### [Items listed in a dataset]
* * *
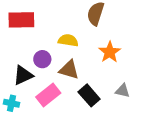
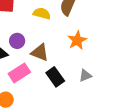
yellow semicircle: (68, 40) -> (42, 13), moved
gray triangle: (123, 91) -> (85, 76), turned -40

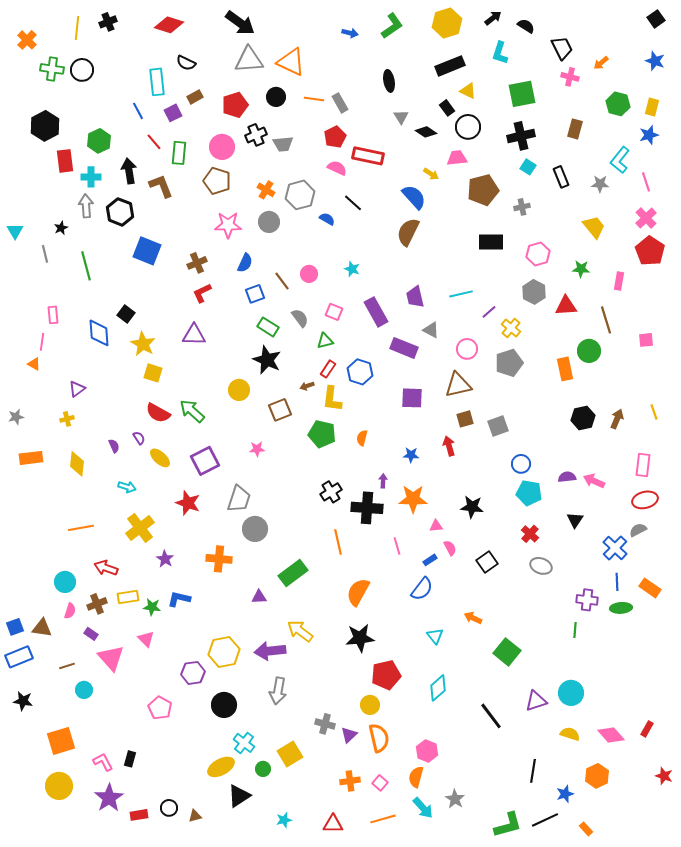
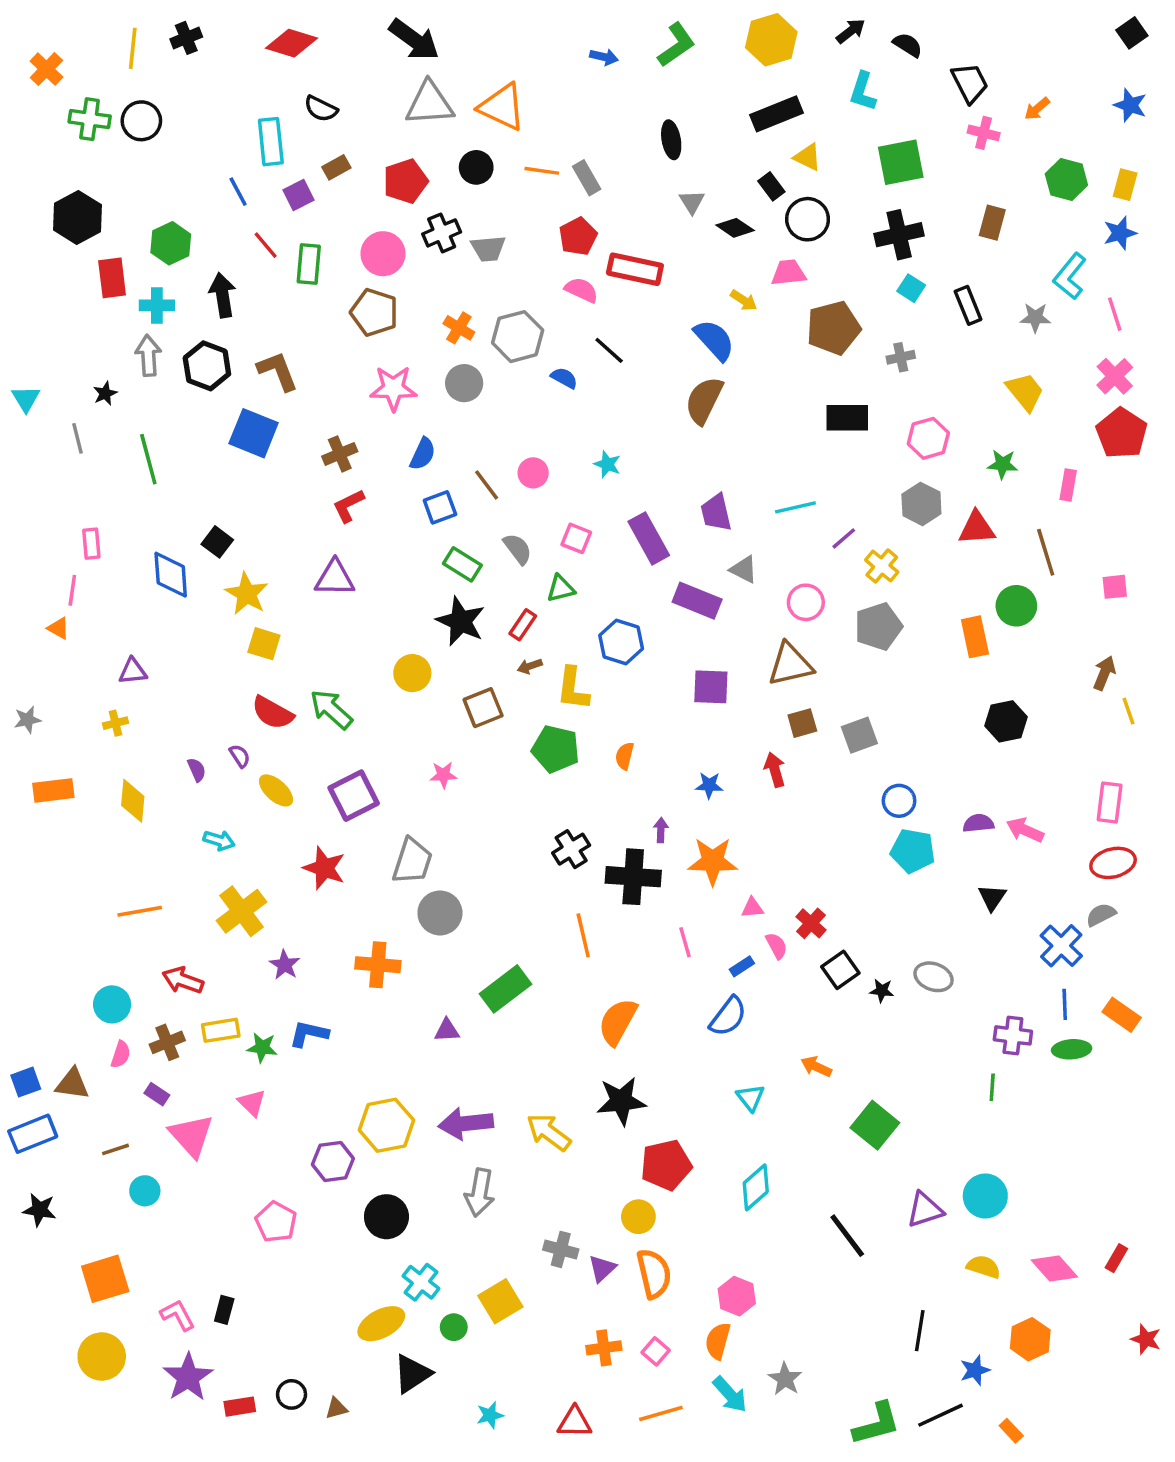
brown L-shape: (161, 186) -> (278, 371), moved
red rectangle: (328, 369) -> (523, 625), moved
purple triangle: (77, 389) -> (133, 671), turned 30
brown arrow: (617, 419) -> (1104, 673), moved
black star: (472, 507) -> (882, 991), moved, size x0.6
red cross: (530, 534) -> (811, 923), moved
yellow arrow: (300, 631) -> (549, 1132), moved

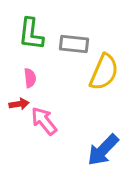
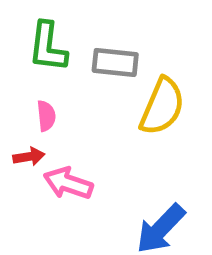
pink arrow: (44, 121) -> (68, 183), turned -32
* * *
### [WORK ORDER]
Look over the records above and copy each line that includes the string "moved".

### [ANSWER BELOW]
yellow semicircle: (68, 40) -> (42, 13), moved
brown L-shape: (161, 186) -> (278, 371), moved
red rectangle: (328, 369) -> (523, 625), moved
brown arrow: (617, 419) -> (1104, 673), moved
black star: (472, 507) -> (882, 991), moved, size x0.6
red cross: (530, 534) -> (811, 923), moved
yellow arrow: (300, 631) -> (549, 1132), moved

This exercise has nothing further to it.